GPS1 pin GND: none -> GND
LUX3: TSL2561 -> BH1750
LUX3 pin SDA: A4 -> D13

==

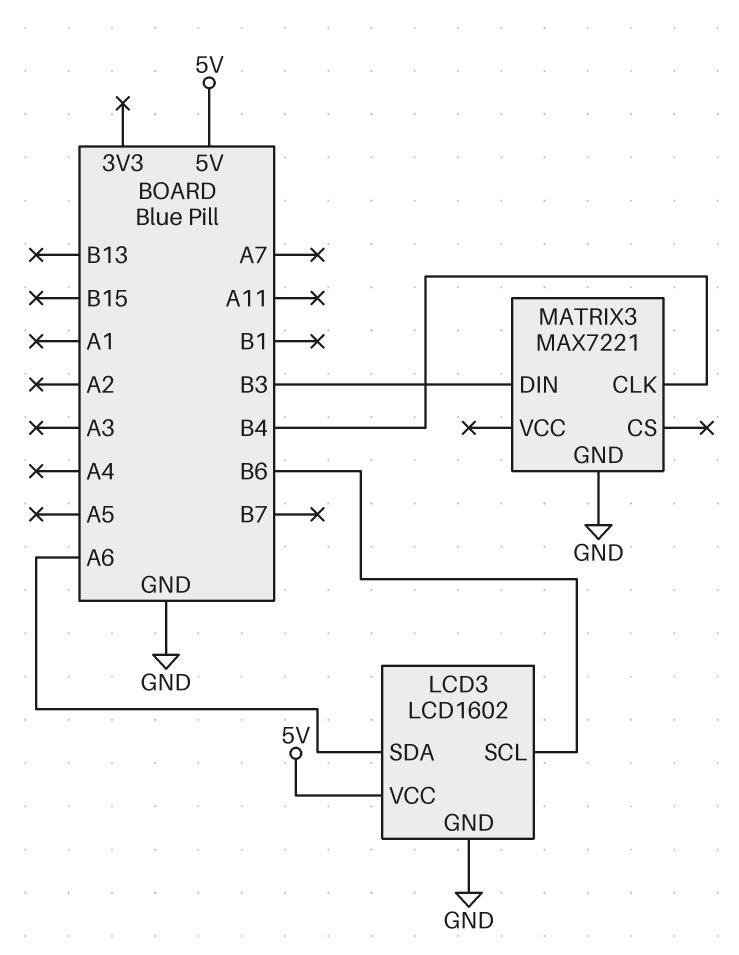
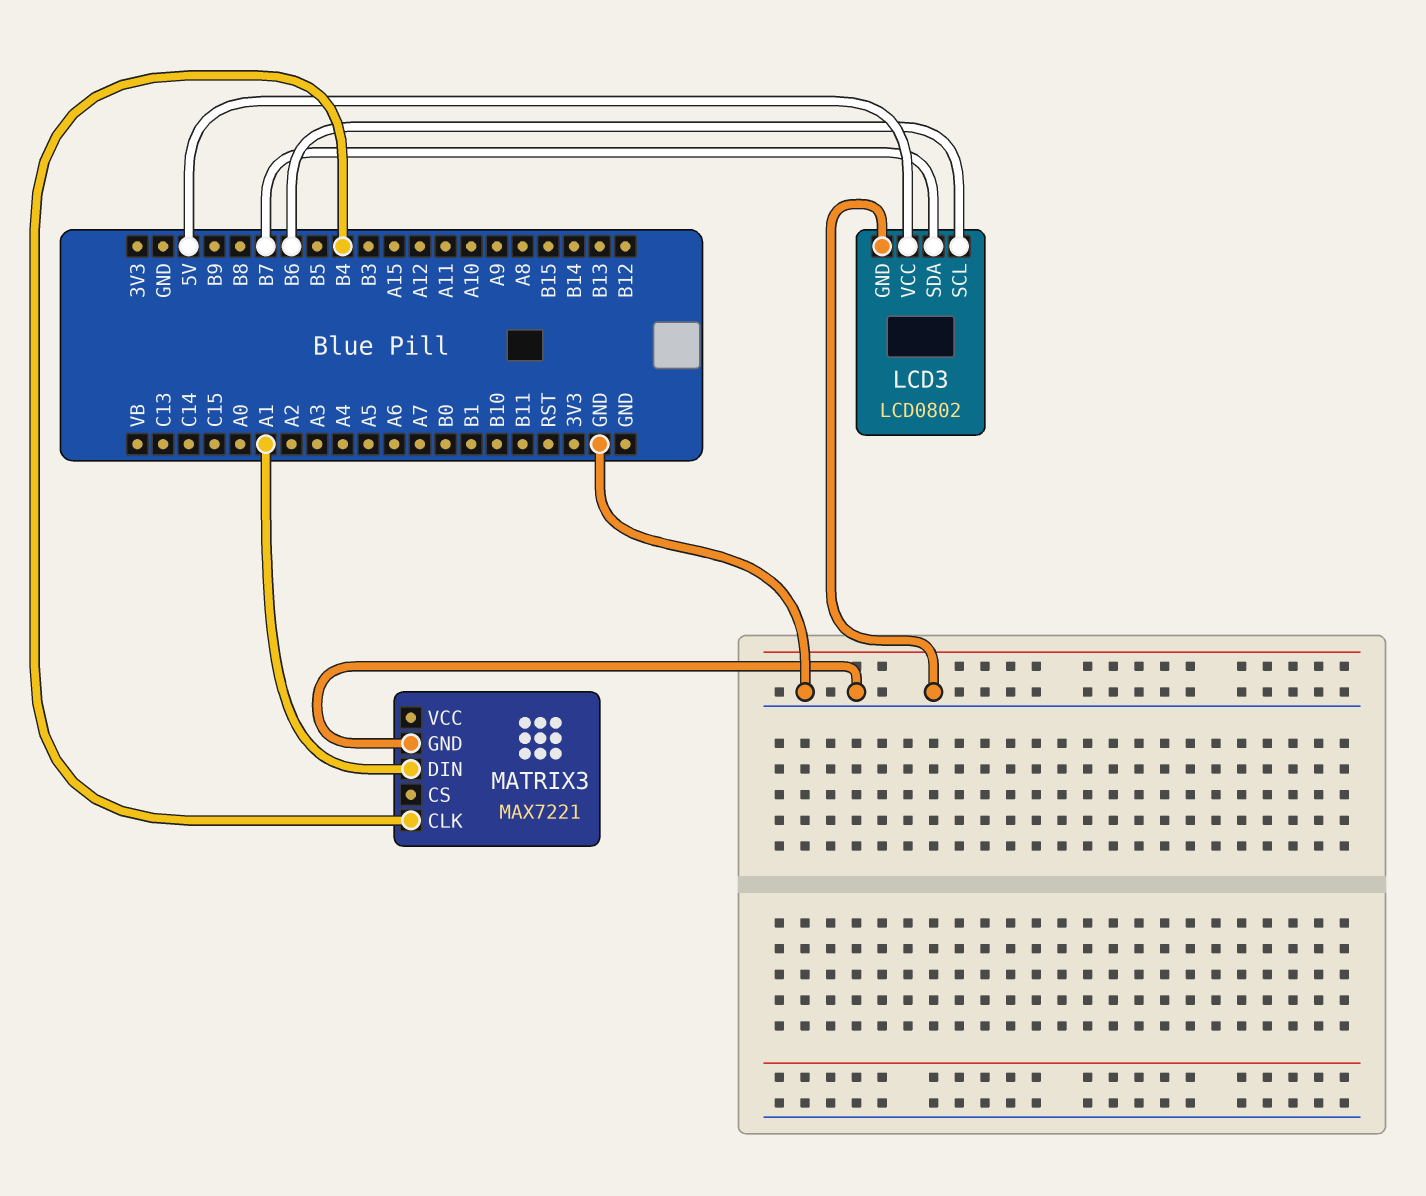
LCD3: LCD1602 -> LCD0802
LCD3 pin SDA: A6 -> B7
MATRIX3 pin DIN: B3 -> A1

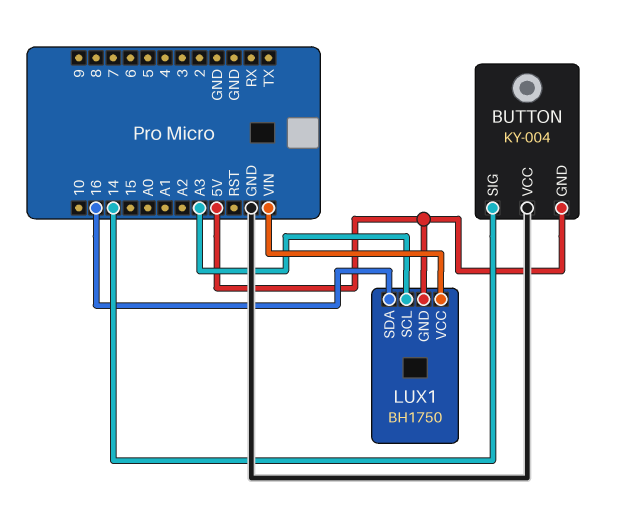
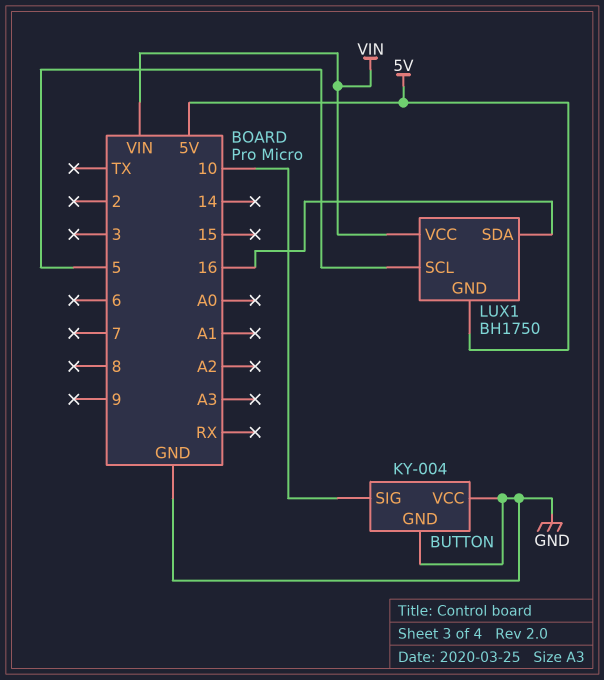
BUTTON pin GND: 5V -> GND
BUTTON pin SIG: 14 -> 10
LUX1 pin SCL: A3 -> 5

What you have to do
The lines above starting at the one that holds "LCD3 pin SDA: A6 -> B7" and ending at the one that holds "LUX1 pin SCL: A3 -> 5" are to be written out exactly, ends included, and no pictures are to be copied.

Answer to this exercise
LCD3 pin SDA: A6 -> B7
MATRIX3 pin DIN: B3 -> A1

BUTTON pin GND: 5V -> GND
BUTTON pin SIG: 14 -> 10
LUX1 pin SCL: A3 -> 5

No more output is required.